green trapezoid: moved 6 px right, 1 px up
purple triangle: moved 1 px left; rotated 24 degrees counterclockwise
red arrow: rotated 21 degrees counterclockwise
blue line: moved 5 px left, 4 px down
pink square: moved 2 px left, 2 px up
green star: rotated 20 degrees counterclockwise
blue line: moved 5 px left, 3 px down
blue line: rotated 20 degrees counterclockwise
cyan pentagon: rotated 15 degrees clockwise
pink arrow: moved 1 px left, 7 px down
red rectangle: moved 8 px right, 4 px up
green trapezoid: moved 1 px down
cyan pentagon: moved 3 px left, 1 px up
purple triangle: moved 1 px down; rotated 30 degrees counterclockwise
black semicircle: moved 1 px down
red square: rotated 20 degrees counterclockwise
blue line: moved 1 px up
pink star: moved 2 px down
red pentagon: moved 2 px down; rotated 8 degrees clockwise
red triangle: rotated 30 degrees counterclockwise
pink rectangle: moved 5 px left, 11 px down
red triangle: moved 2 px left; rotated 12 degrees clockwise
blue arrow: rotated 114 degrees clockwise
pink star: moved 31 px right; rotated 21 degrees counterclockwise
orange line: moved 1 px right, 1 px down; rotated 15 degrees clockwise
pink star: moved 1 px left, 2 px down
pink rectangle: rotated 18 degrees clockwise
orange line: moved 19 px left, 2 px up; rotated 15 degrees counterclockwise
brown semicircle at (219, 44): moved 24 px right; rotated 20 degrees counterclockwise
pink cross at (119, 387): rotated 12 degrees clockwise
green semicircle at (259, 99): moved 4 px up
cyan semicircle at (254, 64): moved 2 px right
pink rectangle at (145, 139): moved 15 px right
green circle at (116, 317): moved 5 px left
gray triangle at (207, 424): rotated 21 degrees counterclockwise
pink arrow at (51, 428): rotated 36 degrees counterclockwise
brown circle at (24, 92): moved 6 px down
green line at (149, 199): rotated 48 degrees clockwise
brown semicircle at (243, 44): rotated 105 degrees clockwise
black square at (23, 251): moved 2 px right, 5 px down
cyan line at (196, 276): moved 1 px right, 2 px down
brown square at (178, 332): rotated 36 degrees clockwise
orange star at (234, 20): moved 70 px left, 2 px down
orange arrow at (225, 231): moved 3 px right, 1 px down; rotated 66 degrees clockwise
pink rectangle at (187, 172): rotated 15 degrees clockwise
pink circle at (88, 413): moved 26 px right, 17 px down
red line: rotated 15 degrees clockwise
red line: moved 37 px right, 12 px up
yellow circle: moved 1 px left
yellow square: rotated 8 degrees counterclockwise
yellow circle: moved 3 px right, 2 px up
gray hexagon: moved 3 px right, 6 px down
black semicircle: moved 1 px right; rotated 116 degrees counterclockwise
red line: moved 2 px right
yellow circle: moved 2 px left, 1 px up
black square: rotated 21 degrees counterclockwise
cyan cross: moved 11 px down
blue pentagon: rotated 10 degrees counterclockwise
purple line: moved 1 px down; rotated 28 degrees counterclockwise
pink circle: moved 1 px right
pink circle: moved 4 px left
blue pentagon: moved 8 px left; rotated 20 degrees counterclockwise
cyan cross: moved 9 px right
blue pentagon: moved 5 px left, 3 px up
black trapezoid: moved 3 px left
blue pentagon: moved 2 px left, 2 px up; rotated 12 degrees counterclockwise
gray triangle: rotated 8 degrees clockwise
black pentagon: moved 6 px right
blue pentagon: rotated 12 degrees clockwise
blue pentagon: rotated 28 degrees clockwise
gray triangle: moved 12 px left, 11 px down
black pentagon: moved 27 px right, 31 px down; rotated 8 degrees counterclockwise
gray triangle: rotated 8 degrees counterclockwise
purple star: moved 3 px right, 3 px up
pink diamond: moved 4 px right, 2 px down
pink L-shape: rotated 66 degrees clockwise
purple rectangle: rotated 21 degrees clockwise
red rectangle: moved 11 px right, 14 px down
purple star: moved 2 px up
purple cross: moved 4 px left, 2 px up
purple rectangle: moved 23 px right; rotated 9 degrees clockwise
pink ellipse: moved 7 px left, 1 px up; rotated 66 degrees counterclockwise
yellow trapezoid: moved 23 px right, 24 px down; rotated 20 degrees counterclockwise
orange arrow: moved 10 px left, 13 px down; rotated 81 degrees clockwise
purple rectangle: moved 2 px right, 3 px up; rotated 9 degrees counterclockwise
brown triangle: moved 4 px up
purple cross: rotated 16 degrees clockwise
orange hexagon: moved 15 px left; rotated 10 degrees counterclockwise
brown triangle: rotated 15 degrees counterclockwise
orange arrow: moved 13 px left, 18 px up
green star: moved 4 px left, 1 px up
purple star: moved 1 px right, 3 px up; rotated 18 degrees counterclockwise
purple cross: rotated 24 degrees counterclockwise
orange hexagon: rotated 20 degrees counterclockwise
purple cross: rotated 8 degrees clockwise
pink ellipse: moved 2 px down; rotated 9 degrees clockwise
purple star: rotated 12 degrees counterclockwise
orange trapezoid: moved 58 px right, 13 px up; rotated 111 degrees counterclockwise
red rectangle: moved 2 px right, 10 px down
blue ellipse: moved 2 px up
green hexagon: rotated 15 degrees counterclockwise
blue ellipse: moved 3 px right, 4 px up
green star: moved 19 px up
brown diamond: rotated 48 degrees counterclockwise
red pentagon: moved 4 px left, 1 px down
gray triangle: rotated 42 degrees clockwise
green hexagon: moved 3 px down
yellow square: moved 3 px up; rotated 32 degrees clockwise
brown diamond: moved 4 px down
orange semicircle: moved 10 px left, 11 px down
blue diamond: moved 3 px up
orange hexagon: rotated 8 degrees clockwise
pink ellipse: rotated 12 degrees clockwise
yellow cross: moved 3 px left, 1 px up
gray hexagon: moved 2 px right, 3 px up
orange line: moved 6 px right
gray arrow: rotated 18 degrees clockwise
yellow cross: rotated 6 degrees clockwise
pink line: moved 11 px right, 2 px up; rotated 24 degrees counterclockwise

● Exercise description
Lay out every line of the data above as a Markdown table with two columns, Number and Change, giving each line its own numbered row and leaving out blank lines.

● Correct result
| Number | Change |
|---|---|
| 1 | green trapezoid: moved 6 px right, 1 px up |
| 2 | purple triangle: moved 1 px left; rotated 24 degrees counterclockwise |
| 3 | red arrow: rotated 21 degrees counterclockwise |
| 4 | blue line: moved 5 px left, 4 px down |
| 5 | pink square: moved 2 px left, 2 px up |
| 6 | green star: rotated 20 degrees counterclockwise |
| 7 | blue line: moved 5 px left, 3 px down |
| 8 | blue line: rotated 20 degrees counterclockwise |
| 9 | cyan pentagon: rotated 15 degrees clockwise |
| 10 | pink arrow: moved 1 px left, 7 px down |
| 11 | red rectangle: moved 8 px right, 4 px up |
| 12 | green trapezoid: moved 1 px down |
| 13 | cyan pentagon: moved 3 px left, 1 px up |
| 14 | purple triangle: moved 1 px down; rotated 30 degrees counterclockwise |
| 15 | black semicircle: moved 1 px down |
| 16 | red square: rotated 20 degrees counterclockwise |
| 17 | blue line: moved 1 px up |
| 18 | pink star: moved 2 px down |
| 19 | red pentagon: moved 2 px down; rotated 8 degrees clockwise |
| 20 | red triangle: rotated 30 degrees counterclockwise |
| 21 | pink rectangle: moved 5 px left, 11 px down |
| 22 | red triangle: moved 2 px left; rotated 12 degrees clockwise |
| 23 | blue arrow: rotated 114 degrees clockwise |
| 24 | pink star: moved 31 px right; rotated 21 degrees counterclockwise |
| 25 | orange line: moved 1 px right, 1 px down; rotated 15 degrees clockwise |
| 26 | pink star: moved 1 px left, 2 px down |
| 27 | pink rectangle: rotated 18 degrees clockwise |
| 28 | orange line: moved 19 px left, 2 px up; rotated 15 degrees counterclockwise |
| 29 | brown semicircle at (219, 44): moved 24 px right; rotated 20 degrees counterclockwise |
| 30 | pink cross at (119, 387): rotated 12 degrees clockwise |
| 31 | green semicircle at (259, 99): moved 4 px up |
| 32 | cyan semicircle at (254, 64): moved 2 px right |
| 33 | pink rectangle at (145, 139): moved 15 px right |
| 34 | green circle at (116, 317): moved 5 px left |
| 35 | gray triangle at (207, 424): rotated 21 degrees counterclockwise |
| 36 | pink arrow at (51, 428): rotated 36 degrees counterclockwise |
| 37 | brown circle at (24, 92): moved 6 px down |
| 38 | green line at (149, 199): rotated 48 degrees clockwise |
| 39 | brown semicircle at (243, 44): rotated 105 degrees clockwise |
| 40 | black square at (23, 251): moved 2 px right, 5 px down |
| 41 | cyan line at (196, 276): moved 1 px right, 2 px down |
| 42 | brown square at (178, 332): rotated 36 degrees clockwise |
| 43 | orange star at (234, 20): moved 70 px left, 2 px down |
| 44 | orange arrow at (225, 231): moved 3 px right, 1 px down; rotated 66 degrees clockwise |
| 45 | pink rectangle at (187, 172): rotated 15 degrees clockwise |
| 46 | pink circle at (88, 413): moved 26 px right, 17 px down |
| 47 | red line: rotated 15 degrees clockwise |
| 48 | red line: moved 37 px right, 12 px up |
| 49 | yellow circle: moved 1 px left |
| 50 | yellow square: rotated 8 degrees counterclockwise |
| 51 | yellow circle: moved 3 px right, 2 px up |
| 52 | gray hexagon: moved 3 px right, 6 px down |
| 53 | black semicircle: moved 1 px right; rotated 116 degrees counterclockwise |
| 54 | red line: moved 2 px right |
| 55 | yellow circle: moved 2 px left, 1 px up |
| 56 | black square: rotated 21 degrees counterclockwise |
| 57 | cyan cross: moved 11 px down |
| 58 | blue pentagon: rotated 10 degrees counterclockwise |
| 59 | purple line: moved 1 px down; rotated 28 degrees counterclockwise |
| 60 | pink circle: moved 1 px right |
| 61 | pink circle: moved 4 px left |
| 62 | blue pentagon: moved 8 px left; rotated 20 degrees counterclockwise |
| 63 | cyan cross: moved 9 px right |
| 64 | blue pentagon: moved 5 px left, 3 px up |
| 65 | black trapezoid: moved 3 px left |
| 66 | blue pentagon: moved 2 px left, 2 px up; rotated 12 degrees counterclockwise |
| 67 | gray triangle: rotated 8 degrees clockwise |
| 68 | black pentagon: moved 6 px right |
| 69 | blue pentagon: rotated 12 degrees clockwise |
| 70 | blue pentagon: rotated 28 degrees clockwise |
| 71 | gray triangle: moved 12 px left, 11 px down |
| 72 | black pentagon: moved 27 px right, 31 px down; rotated 8 degrees counterclockwise |
| 73 | gray triangle: rotated 8 degrees counterclockwise |
| 74 | purple star: moved 3 px right, 3 px up |
| 75 | pink diamond: moved 4 px right, 2 px down |
| 76 | pink L-shape: rotated 66 degrees clockwise |
| 77 | purple rectangle: rotated 21 degrees clockwise |
| 78 | red rectangle: moved 11 px right, 14 px down |
| 79 | purple star: moved 2 px up |
| 80 | purple cross: moved 4 px left, 2 px up |
| 81 | purple rectangle: moved 23 px right; rotated 9 degrees clockwise |
| 82 | pink ellipse: moved 7 px left, 1 px up; rotated 66 degrees counterclockwise |
| 83 | yellow trapezoid: moved 23 px right, 24 px down; rotated 20 degrees counterclockwise |
| 84 | orange arrow: moved 10 px left, 13 px down; rotated 81 degrees clockwise |
| 85 | purple rectangle: moved 2 px right, 3 px up; rotated 9 degrees counterclockwise |
| 86 | brown triangle: moved 4 px up |
| 87 | purple cross: rotated 16 degrees clockwise |
| 88 | orange hexagon: moved 15 px left; rotated 10 degrees counterclockwise |
| 89 | brown triangle: rotated 15 degrees counterclockwise |
| 90 | orange arrow: moved 13 px left, 18 px up |
| 91 | green star: moved 4 px left, 1 px up |
| 92 | purple star: moved 1 px right, 3 px up; rotated 18 degrees counterclockwise |
| 93 | purple cross: rotated 24 degrees counterclockwise |
| 94 | orange hexagon: rotated 20 degrees counterclockwise |
| 95 | purple cross: rotated 8 degrees clockwise |
| 96 | pink ellipse: moved 2 px down; rotated 9 degrees clockwise |
| 97 | purple star: rotated 12 degrees counterclockwise |
| 98 | orange trapezoid: moved 58 px right, 13 px up; rotated 111 degrees counterclockwise |
| 99 | red rectangle: moved 2 px right, 10 px down |
| 100 | blue ellipse: moved 2 px up |
| 101 | green hexagon: rotated 15 degrees counterclockwise |
| 102 | blue ellipse: moved 3 px right, 4 px up |
| 103 | green star: moved 19 px up |
| 104 | brown diamond: rotated 48 degrees counterclockwise |
| 105 | red pentagon: moved 4 px left, 1 px down |
| 106 | gray triangle: rotated 42 degrees clockwise |
| 107 | green hexagon: moved 3 px down |
| 108 | yellow square: moved 3 px up; rotated 32 degrees clockwise |
| 109 | brown diamond: moved 4 px down |
| 110 | orange semicircle: moved 10 px left, 11 px down |
| 111 | blue diamond: moved 3 px up |
| 112 | orange hexagon: rotated 8 degrees clockwise |
| 113 | pink ellipse: rotated 12 degrees clockwise |
| 114 | yellow cross: moved 3 px left, 1 px up |
| 115 | gray hexagon: moved 2 px right, 3 px up |
| 116 | orange line: moved 6 px right |
| 117 | gray arrow: rotated 18 degrees clockwise |
| 118 | yellow cross: rotated 6 degrees clockwise |
| 119 | pink line: moved 11 px right, 2 px up; rotated 24 degrees counterclockwise |